=== What you have to do ===
List every line of the material below that contains the word "room".
+++
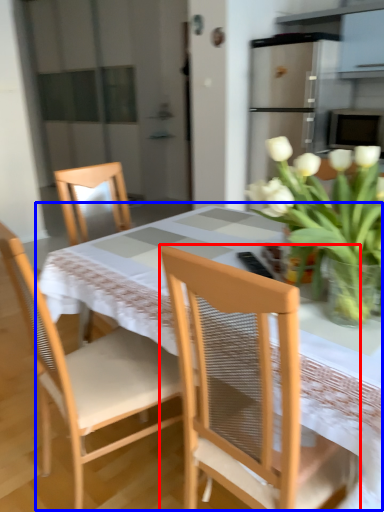
Question: Which point is closer to the camera, chair (highlighted by a red box) or kitchen & dining room table (highlighted by a blue box)?

Choices:
 (A) chair
 (B) kitchen & dining room table

Answer: (A)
+++
=== Task output ===
Question: Which point is closer to the camera, chair (highlighted by a red box) or kitchen & dining room table (highlighted by a blue box)?
 (B) kitchen & dining room table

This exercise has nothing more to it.